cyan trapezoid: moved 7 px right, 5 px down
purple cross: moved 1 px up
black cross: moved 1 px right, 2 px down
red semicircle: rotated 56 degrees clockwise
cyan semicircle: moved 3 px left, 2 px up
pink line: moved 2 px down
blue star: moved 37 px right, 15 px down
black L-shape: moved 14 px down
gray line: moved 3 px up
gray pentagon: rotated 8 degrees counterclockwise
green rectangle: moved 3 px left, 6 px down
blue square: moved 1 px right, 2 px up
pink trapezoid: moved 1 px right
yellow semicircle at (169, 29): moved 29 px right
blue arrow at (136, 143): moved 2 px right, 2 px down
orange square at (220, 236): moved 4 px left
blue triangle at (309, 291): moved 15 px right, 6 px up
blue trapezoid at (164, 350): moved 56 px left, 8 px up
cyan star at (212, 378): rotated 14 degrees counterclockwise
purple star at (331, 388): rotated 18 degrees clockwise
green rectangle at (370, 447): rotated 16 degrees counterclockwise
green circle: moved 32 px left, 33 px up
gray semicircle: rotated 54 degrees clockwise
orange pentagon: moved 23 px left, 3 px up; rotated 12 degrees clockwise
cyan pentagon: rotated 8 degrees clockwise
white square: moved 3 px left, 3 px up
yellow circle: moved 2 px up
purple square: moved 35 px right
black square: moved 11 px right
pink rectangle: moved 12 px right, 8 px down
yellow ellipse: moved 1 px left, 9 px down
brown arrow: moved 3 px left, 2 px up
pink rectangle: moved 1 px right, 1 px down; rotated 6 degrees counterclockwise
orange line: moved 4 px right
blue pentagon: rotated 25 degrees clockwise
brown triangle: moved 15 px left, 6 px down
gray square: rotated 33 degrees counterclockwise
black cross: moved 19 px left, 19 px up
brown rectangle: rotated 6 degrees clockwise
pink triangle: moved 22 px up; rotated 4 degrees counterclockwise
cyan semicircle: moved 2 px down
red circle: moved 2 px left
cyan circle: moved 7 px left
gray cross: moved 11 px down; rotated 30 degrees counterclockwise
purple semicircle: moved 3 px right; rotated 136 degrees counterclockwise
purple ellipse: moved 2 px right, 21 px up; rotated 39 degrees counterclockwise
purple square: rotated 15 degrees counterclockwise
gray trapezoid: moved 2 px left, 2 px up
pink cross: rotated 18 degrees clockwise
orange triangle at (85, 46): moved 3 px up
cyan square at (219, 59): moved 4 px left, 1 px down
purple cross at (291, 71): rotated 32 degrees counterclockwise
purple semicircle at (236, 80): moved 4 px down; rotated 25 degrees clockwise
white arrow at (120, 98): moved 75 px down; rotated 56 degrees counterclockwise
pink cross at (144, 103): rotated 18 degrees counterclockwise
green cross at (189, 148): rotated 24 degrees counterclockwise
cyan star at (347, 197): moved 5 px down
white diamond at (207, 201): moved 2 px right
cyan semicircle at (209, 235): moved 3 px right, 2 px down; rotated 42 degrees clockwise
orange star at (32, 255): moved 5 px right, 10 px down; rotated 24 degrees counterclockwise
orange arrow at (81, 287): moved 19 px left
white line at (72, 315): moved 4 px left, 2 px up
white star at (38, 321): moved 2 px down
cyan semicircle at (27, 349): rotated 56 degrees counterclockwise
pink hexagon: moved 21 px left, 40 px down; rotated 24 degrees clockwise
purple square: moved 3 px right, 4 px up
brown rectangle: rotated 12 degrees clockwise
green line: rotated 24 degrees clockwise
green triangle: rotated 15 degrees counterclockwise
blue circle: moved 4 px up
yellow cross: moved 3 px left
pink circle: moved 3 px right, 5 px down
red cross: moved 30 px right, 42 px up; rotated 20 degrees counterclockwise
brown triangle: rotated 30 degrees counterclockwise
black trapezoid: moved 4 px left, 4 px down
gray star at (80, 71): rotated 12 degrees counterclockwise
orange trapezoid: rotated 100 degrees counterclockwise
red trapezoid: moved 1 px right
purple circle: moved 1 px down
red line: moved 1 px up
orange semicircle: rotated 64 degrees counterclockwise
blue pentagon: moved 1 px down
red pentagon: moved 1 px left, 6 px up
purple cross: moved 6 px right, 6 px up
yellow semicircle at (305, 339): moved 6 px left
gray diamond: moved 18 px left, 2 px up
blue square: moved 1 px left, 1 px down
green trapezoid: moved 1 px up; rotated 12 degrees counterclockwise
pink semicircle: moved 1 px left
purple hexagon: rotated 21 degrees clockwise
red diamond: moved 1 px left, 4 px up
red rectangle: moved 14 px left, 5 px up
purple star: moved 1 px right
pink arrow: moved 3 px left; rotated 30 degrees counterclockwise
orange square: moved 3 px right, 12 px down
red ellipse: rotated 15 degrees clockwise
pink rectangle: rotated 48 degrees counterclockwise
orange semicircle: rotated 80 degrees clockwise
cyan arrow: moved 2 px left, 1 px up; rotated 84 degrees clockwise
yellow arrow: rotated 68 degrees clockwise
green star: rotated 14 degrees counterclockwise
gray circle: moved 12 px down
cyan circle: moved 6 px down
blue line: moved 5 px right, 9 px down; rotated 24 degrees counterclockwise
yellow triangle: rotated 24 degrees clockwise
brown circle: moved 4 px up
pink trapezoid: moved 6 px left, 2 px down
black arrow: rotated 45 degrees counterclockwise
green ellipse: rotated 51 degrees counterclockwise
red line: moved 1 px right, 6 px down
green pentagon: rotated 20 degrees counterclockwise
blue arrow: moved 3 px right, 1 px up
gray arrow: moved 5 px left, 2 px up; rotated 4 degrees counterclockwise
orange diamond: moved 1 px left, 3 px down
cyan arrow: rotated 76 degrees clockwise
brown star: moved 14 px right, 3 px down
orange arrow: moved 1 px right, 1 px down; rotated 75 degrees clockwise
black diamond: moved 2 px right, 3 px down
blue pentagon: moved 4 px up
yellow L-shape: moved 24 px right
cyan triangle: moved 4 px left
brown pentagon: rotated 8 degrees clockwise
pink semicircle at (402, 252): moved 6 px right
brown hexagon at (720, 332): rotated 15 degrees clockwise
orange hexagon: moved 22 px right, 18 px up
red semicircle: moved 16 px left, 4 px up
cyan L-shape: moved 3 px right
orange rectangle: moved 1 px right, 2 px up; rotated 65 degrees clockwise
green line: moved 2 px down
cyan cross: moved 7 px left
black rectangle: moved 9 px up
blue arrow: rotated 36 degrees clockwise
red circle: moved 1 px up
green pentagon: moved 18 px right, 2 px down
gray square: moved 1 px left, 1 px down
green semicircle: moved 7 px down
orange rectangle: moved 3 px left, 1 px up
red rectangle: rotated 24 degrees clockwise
· · · · ·
Everything from the line with "blue trapezoid at" through the line with "pink cross at" should be written out exactly as it appears above, end lines included, and nothing outside that range.

*Your response*.
blue trapezoid at (164, 350): moved 56 px left, 8 px up
cyan star at (212, 378): rotated 14 degrees counterclockwise
purple star at (331, 388): rotated 18 degrees clockwise
green rectangle at (370, 447): rotated 16 degrees counterclockwise
green circle: moved 32 px left, 33 px up
gray semicircle: rotated 54 degrees clockwise
orange pentagon: moved 23 px left, 3 px up; rotated 12 degrees clockwise
cyan pentagon: rotated 8 degrees clockwise
white square: moved 3 px left, 3 px up
yellow circle: moved 2 px up
purple square: moved 35 px right
black square: moved 11 px right
pink rectangle: moved 12 px right, 8 px down
yellow ellipse: moved 1 px left, 9 px down
brown arrow: moved 3 px left, 2 px up
pink rectangle: moved 1 px right, 1 px down; rotated 6 degrees counterclockwise
orange line: moved 4 px right
blue pentagon: rotated 25 degrees clockwise
brown triangle: moved 15 px left, 6 px down
gray square: rotated 33 degrees counterclockwise
black cross: moved 19 px left, 19 px up
brown rectangle: rotated 6 degrees clockwise
pink triangle: moved 22 px up; rotated 4 degrees counterclockwise
cyan semicircle: moved 2 px down
red circle: moved 2 px left
cyan circle: moved 7 px left
gray cross: moved 11 px down; rotated 30 degrees counterclockwise
purple semicircle: moved 3 px right; rotated 136 degrees counterclockwise
purple ellipse: moved 2 px right, 21 px up; rotated 39 degrees counterclockwise
purple square: rotated 15 degrees counterclockwise
gray trapezoid: moved 2 px left, 2 px up
pink cross: rotated 18 degrees clockwise
orange triangle at (85, 46): moved 3 px up
cyan square at (219, 59): moved 4 px left, 1 px down
purple cross at (291, 71): rotated 32 degrees counterclockwise
purple semicircle at (236, 80): moved 4 px down; rotated 25 degrees clockwise
white arrow at (120, 98): moved 75 px down; rotated 56 degrees counterclockwise
pink cross at (144, 103): rotated 18 degrees counterclockwise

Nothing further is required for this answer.